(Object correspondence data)
□ □ □ □ □
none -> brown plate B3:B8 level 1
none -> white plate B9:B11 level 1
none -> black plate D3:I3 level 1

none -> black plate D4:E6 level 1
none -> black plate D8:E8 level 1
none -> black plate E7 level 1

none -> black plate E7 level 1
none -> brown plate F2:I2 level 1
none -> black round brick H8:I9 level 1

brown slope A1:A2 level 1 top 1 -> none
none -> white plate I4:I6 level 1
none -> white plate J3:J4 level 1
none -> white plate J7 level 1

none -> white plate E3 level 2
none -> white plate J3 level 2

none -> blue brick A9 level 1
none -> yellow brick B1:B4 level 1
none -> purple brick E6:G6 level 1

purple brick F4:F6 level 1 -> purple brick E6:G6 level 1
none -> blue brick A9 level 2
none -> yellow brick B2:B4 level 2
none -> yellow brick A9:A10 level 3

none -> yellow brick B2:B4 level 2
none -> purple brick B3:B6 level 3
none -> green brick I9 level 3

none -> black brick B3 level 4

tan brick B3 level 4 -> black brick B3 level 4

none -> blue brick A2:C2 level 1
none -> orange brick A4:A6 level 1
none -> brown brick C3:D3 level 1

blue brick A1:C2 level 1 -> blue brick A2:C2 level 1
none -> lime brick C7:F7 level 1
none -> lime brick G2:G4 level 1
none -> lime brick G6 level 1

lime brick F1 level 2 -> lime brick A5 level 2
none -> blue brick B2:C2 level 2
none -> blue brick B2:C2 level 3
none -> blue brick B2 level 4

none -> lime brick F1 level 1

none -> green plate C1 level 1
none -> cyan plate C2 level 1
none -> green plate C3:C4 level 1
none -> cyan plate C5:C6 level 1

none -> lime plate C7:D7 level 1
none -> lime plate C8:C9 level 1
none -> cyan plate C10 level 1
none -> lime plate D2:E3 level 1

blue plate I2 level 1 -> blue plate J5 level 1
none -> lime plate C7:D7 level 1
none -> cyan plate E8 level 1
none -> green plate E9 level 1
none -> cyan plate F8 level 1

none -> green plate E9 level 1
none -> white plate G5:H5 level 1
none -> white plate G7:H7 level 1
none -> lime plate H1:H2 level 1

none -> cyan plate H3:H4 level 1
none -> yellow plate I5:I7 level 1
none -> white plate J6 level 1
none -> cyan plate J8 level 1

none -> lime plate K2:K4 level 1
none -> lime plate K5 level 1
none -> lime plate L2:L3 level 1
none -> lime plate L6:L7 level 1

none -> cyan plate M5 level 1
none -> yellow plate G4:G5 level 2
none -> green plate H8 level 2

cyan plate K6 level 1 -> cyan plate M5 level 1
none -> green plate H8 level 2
□ □ □ □ □
Work instructions:
Using the data above, reproduce exactly the lines from the line that contains "none -> blue brick A9 level 2" through the line that contains "none -> cyan plate C10 level 1", including both.

Final answer:
none -> blue brick A9 level 2
none -> yellow brick B2:B4 level 2
none -> yellow brick A9:A10 level 3

none -> yellow brick B2:B4 level 2
none -> purple brick B3:B6 level 3
none -> green brick I9 level 3

none -> black brick B3 level 4

tan brick B3 level 4 -> black brick B3 level 4

none -> blue brick A2:C2 level 1
none -> orange brick A4:A6 level 1
none -> brown brick C3:D3 level 1

blue brick A1:C2 level 1 -> blue brick A2:C2 level 1
none -> lime brick C7:F7 level 1
none -> lime brick G2:G4 level 1
none -> lime brick G6 level 1

lime brick F1 level 2 -> lime brick A5 level 2
none -> blue brick B2:C2 level 2
none -> blue brick B2:C2 level 3
none -> blue brick B2 level 4

none -> lime brick F1 level 1

none -> green plate C1 level 1
none -> cyan plate C2 level 1
none -> green plate C3:C4 level 1
none -> cyan plate C5:C6 level 1

none -> lime plate C7:D7 level 1
none -> lime plate C8:C9 level 1
none -> cyan plate C10 level 1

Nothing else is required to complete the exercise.